### Directions:
Return the following from the records below: each line, word for word, starting with the line that contains "IC4: HG7881 -> L9110S" and going on through the line that contains "BT1: 6V (plus", with nothing outside that range.

### Input records:
........
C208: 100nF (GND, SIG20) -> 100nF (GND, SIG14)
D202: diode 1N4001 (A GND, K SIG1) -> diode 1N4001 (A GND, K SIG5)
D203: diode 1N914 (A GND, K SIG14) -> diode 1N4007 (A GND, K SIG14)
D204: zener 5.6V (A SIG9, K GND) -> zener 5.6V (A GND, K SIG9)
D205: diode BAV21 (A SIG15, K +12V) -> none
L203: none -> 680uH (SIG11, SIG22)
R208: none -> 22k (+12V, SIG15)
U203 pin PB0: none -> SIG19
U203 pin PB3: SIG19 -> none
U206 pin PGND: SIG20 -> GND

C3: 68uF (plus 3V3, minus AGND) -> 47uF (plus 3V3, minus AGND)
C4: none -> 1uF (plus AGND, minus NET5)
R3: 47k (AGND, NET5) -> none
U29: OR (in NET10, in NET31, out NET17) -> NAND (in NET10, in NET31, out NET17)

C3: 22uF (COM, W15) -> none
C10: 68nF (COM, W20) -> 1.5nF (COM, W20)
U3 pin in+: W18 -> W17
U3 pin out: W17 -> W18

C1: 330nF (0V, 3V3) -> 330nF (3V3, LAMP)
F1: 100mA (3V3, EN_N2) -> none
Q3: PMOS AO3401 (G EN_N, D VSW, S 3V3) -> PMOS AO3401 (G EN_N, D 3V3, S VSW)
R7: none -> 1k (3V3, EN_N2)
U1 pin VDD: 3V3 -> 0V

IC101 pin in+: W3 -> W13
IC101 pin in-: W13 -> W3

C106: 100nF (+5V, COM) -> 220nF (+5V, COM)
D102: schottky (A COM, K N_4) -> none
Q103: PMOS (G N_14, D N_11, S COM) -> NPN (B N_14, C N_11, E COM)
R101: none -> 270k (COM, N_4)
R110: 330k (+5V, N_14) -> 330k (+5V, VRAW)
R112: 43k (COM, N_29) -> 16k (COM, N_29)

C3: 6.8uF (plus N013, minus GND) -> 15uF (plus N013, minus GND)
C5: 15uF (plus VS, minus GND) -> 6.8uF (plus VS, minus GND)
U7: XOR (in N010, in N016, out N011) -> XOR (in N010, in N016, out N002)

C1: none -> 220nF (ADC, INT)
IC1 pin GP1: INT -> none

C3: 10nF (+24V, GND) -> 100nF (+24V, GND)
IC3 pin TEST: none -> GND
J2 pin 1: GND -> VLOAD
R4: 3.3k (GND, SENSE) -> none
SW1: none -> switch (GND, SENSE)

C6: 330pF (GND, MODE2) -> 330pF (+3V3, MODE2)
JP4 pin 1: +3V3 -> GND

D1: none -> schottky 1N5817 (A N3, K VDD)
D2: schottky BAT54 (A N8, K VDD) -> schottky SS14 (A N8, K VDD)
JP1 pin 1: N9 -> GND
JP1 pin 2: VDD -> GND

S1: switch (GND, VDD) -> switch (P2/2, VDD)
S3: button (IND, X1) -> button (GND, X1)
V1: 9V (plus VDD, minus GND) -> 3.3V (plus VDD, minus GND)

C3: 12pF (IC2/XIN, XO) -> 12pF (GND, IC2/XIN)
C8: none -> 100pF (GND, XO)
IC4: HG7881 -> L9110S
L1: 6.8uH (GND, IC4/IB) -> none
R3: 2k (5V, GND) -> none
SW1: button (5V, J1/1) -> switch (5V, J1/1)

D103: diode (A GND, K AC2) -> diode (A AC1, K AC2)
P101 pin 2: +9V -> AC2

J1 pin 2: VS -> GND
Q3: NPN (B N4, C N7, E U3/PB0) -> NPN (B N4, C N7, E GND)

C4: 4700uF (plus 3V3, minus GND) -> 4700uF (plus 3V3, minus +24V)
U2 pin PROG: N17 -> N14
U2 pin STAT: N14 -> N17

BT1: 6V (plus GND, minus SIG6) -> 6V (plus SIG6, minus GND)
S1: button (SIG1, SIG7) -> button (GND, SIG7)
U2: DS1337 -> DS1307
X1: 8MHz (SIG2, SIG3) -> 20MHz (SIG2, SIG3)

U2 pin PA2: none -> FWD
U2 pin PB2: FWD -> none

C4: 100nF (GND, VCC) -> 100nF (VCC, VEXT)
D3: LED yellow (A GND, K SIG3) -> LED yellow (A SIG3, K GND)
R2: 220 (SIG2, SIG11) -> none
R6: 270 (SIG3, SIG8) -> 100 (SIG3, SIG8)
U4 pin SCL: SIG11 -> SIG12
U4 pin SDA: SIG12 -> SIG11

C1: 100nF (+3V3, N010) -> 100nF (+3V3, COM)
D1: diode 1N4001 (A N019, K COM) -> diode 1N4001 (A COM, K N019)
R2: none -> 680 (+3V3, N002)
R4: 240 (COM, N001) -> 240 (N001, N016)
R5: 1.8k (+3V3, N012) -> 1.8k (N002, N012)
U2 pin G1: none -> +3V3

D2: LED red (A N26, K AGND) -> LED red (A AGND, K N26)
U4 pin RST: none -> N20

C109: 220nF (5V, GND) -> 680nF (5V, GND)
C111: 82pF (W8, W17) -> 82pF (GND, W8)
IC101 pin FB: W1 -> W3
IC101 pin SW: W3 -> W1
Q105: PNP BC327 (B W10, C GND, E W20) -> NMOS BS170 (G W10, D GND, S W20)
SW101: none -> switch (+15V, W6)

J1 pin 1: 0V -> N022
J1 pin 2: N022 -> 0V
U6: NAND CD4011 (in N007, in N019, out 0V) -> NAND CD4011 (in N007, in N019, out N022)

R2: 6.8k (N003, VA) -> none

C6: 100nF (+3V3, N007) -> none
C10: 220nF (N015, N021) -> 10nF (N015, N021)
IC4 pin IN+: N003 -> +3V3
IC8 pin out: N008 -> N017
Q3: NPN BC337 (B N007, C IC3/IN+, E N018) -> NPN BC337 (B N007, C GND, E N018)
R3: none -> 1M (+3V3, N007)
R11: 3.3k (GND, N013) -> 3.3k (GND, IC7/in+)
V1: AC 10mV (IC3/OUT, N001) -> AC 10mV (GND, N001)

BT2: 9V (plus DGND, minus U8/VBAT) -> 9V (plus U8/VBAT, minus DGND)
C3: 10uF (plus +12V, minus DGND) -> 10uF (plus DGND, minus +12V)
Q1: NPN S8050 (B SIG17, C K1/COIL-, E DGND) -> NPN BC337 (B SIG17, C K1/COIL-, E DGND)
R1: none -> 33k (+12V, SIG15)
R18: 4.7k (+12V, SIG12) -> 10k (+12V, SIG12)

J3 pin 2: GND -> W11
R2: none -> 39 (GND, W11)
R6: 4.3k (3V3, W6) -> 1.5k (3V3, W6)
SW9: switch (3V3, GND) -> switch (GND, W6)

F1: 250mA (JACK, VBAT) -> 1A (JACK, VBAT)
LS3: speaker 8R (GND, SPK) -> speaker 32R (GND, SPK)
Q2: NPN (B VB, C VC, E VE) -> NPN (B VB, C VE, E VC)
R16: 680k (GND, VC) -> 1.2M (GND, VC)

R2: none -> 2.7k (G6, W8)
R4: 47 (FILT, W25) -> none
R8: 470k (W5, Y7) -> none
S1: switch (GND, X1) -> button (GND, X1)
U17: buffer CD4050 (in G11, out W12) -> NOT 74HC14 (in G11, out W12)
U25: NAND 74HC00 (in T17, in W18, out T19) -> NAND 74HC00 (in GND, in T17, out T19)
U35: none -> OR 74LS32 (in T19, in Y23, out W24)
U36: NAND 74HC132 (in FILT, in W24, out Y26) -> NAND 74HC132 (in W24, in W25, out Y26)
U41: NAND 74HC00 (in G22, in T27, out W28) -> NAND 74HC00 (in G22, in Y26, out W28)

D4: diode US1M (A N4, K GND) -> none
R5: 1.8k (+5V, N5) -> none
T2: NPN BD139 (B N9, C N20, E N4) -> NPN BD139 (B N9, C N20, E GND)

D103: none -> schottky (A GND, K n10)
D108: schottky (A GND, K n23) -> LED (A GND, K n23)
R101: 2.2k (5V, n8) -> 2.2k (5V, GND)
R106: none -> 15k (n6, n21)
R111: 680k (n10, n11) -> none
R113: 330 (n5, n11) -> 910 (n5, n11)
........
### Answer for the task:
IC4: HG7881 -> L9110S
L1: 6.8uH (GND, IC4/IB) -> none
R3: 2k (5V, GND) -> none
SW1: button (5V, J1/1) -> switch (5V, J1/1)

D103: diode (A GND, K AC2) -> diode (A AC1, K AC2)
P101 pin 2: +9V -> AC2

J1 pin 2: VS -> GND
Q3: NPN (B N4, C N7, E U3/PB0) -> NPN (B N4, C N7, E GND)

C4: 4700uF (plus 3V3, minus GND) -> 4700uF (plus 3V3, minus +24V)
U2 pin PROG: N17 -> N14
U2 pin STAT: N14 -> N17

BT1: 6V (plus GND, minus SIG6) -> 6V (plus SIG6, minus GND)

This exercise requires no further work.